=== Scene image comparisons ===
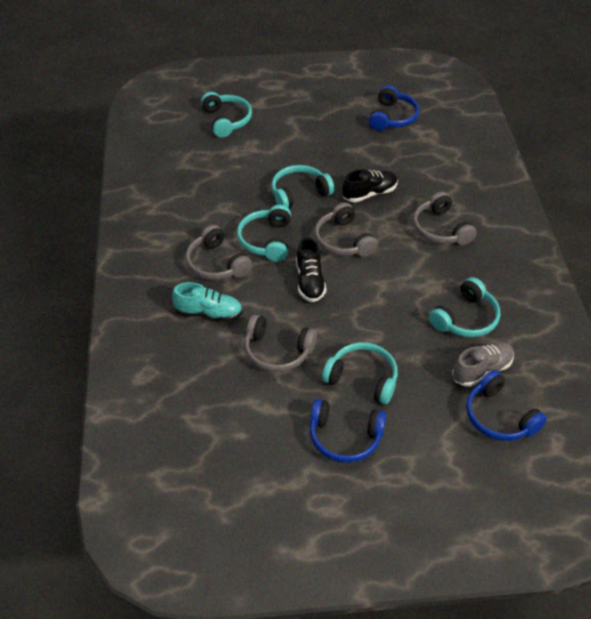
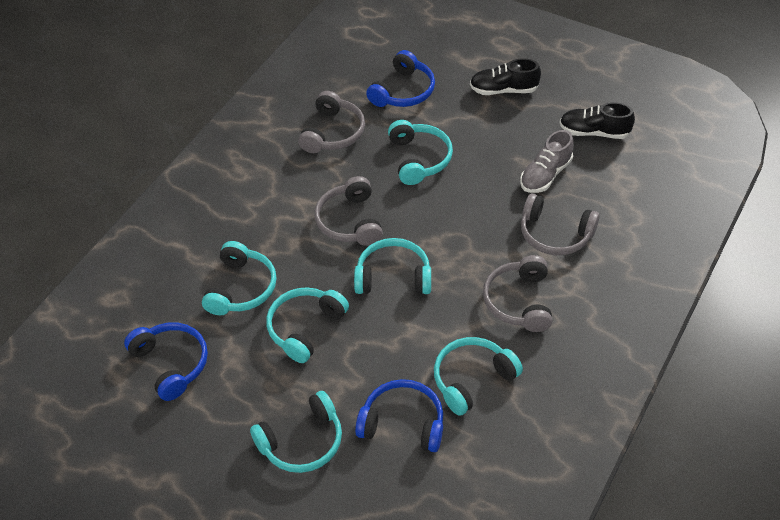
turquoise headphones: 5 -> 6
turquoise shoe: 1 -> 0

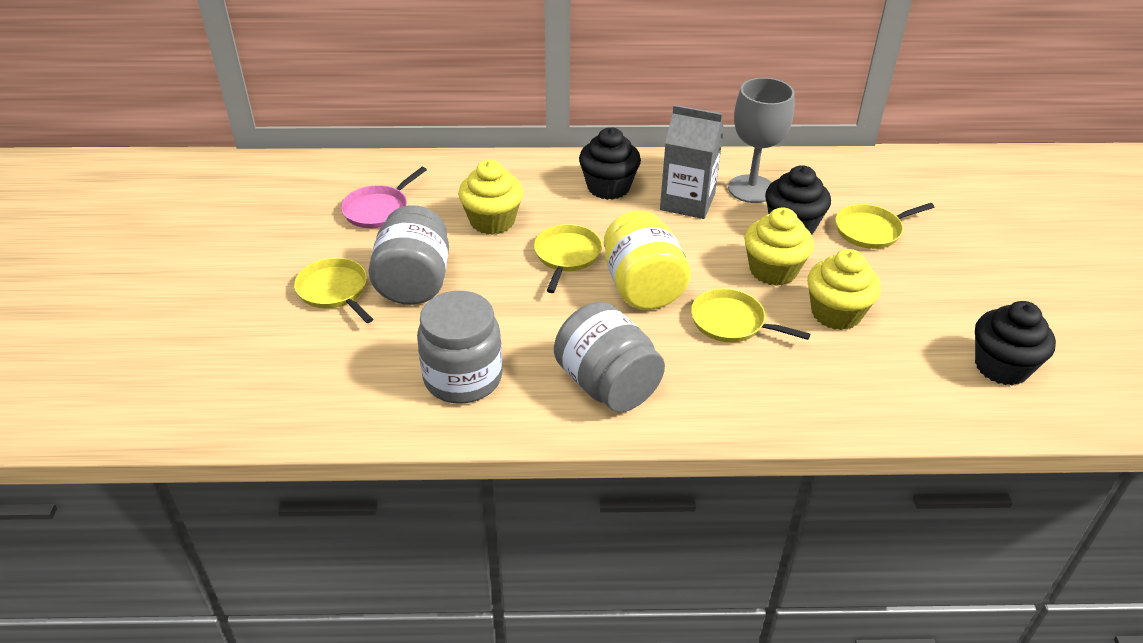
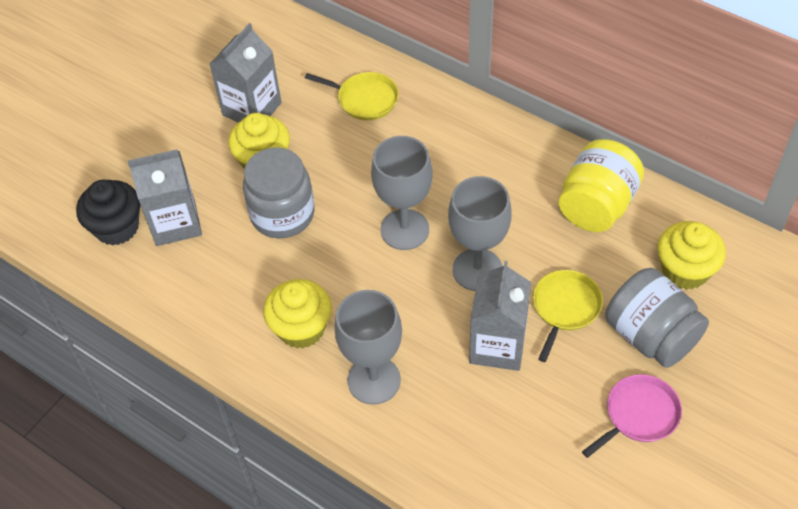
black cupcake: 3 -> 1
grey carton: 1 -> 3
grey goblet: 1 -> 3
grey jar: 3 -> 2
yellow pan: 4 -> 2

=== Exercise prompt ===
Return only the number of lines in the data that hold the string "grey".

=== Solution for this task ===
3